DATA SHOWN »
Segment Open
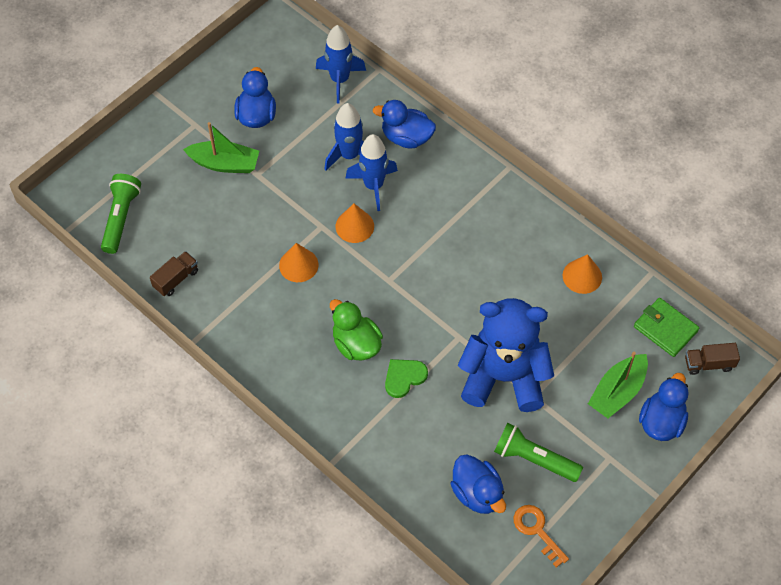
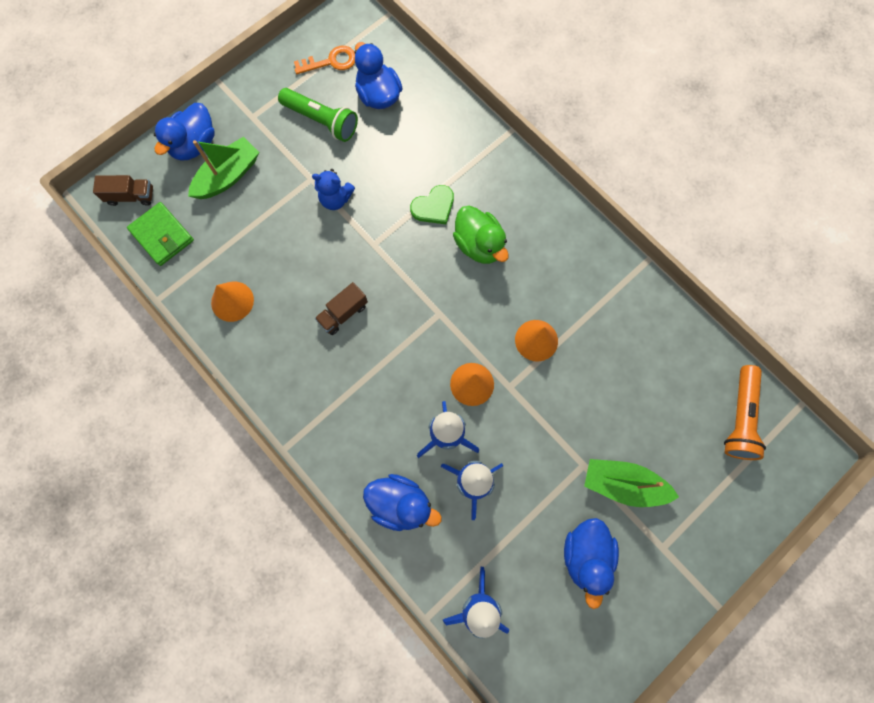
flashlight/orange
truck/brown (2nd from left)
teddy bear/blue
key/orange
Segment Closed
PROBLEM TO SOLVE »
In the copy, keep every line of the data above exactly and drop each picture.

YOUR SOLUTION »
flashlight/orange
truck/brown (2nd from left)
teddy bear/blue
key/orange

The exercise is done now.